ACTIVITY -
Copy the listing exactly, please, and keep every picture out of it.

DATASET EXCERPT -
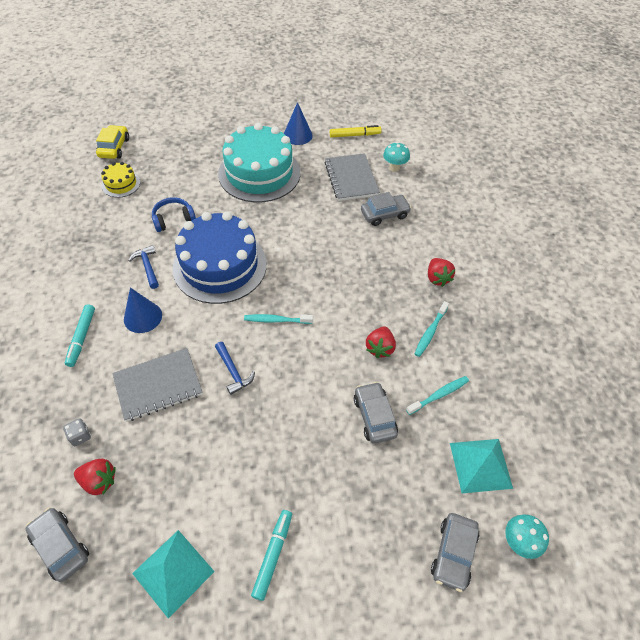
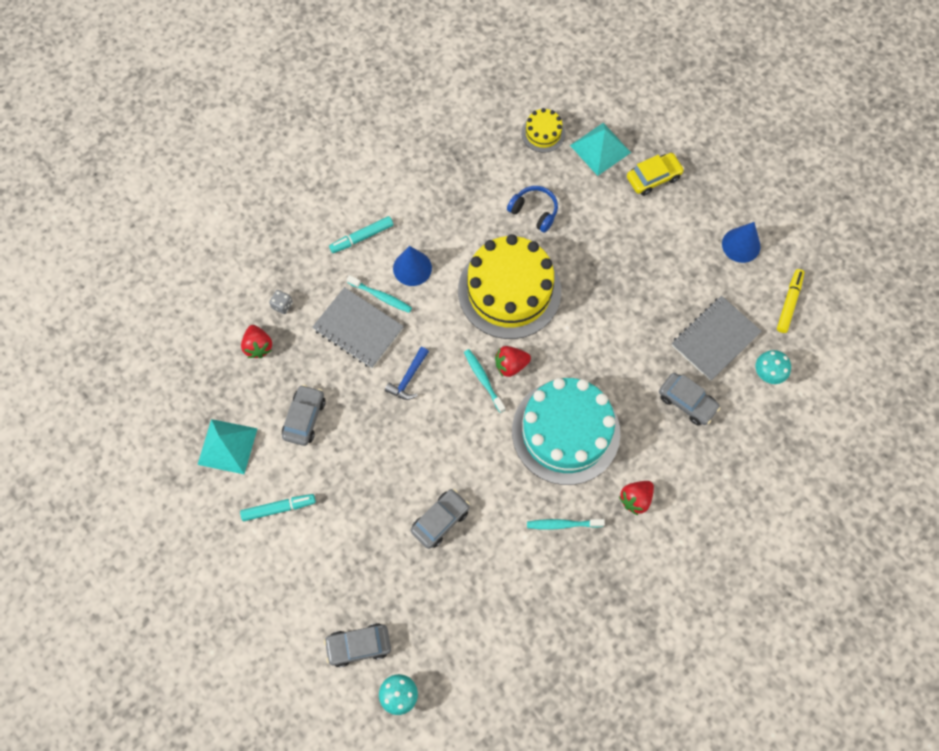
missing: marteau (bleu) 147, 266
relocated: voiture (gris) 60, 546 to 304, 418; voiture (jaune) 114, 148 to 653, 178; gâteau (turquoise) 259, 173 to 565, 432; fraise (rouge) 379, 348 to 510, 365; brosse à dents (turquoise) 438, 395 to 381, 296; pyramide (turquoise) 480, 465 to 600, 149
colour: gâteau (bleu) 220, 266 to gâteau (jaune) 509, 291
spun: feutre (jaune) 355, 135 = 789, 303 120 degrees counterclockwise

ANSWER TO THE PROBLEM -
missing: marteau (bleu) 147, 266
relocated: voiture (gris) 60, 546 to 304, 418; voiture (jaune) 114, 148 to 653, 178; gâteau (turquoise) 259, 173 to 565, 432; fraise (rouge) 379, 348 to 510, 365; brosse à dents (turquoise) 438, 395 to 381, 296; pyramide (turquoise) 480, 465 to 600, 149
colour: gâteau (bleu) 220, 266 to gâteau (jaune) 509, 291
spun: feutre (jaune) 355, 135 = 789, 303 120 degrees counterclockwise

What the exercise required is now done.